**Provided records:**

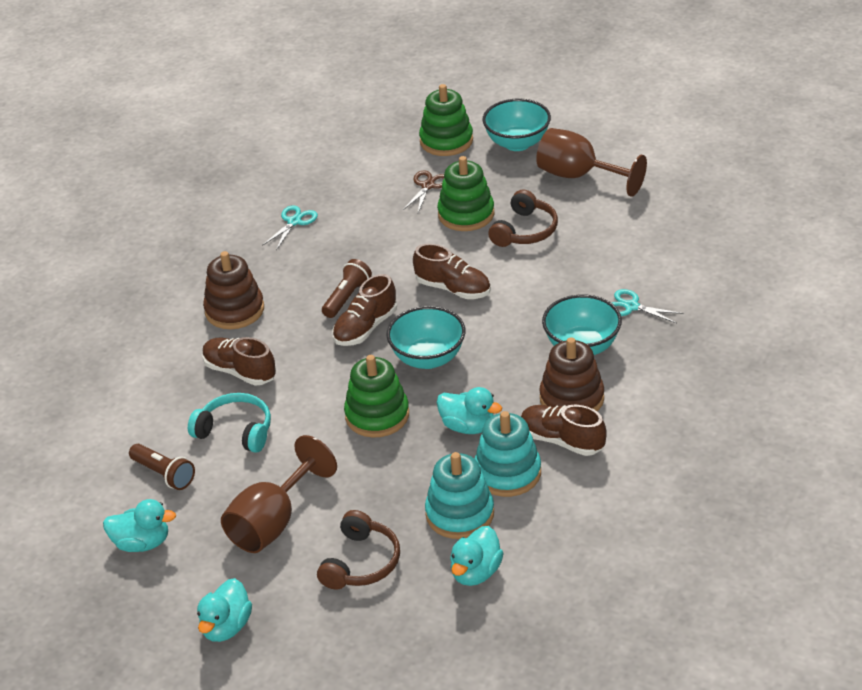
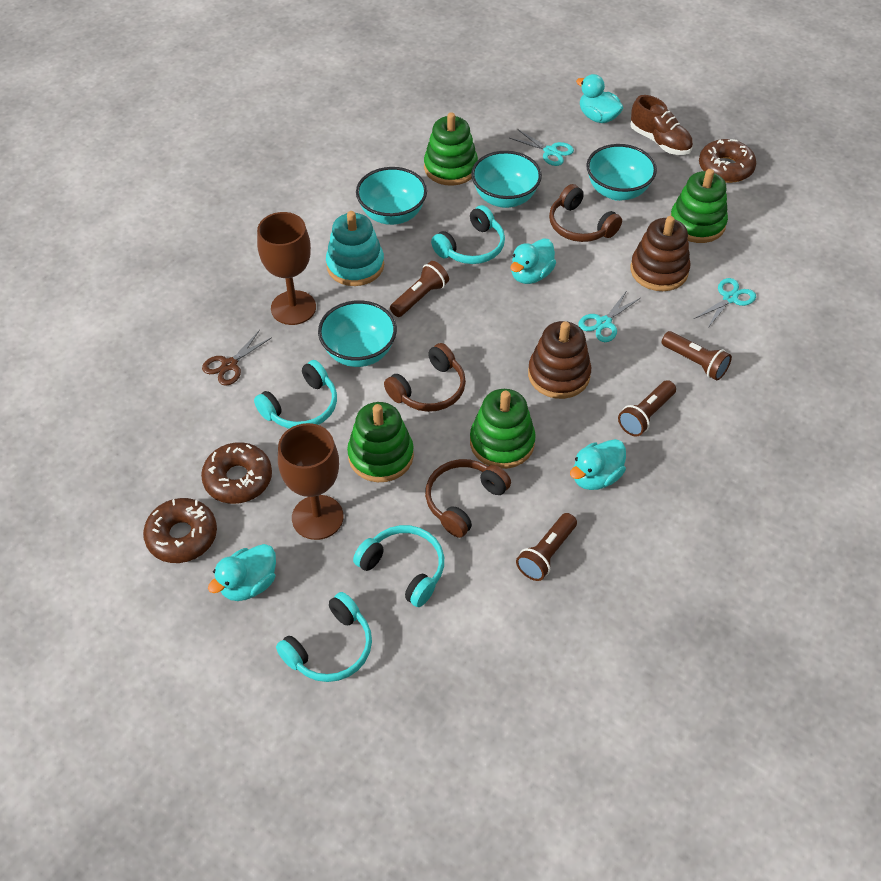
brown donut: 0 -> 3
brown flashlight: 2 -> 4
brown headphones: 2 -> 3
brown shoe: 4 -> 1
green stacking toy: 3 -> 4
turquoise bowl: 3 -> 4
turquoise headphones: 1 -> 4
turquoise scissors: 2 -> 3
turquoise stacking toy: 2 -> 1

**Directions for this task:** The data above needs to be retyped exactly, with the images left out.

**Output for this task:**
brown donut: 0 -> 3
brown flashlight: 2 -> 4
brown headphones: 2 -> 3
brown shoe: 4 -> 1
green stacking toy: 3 -> 4
turquoise bowl: 3 -> 4
turquoise headphones: 1 -> 4
turquoise scissors: 2 -> 3
turquoise stacking toy: 2 -> 1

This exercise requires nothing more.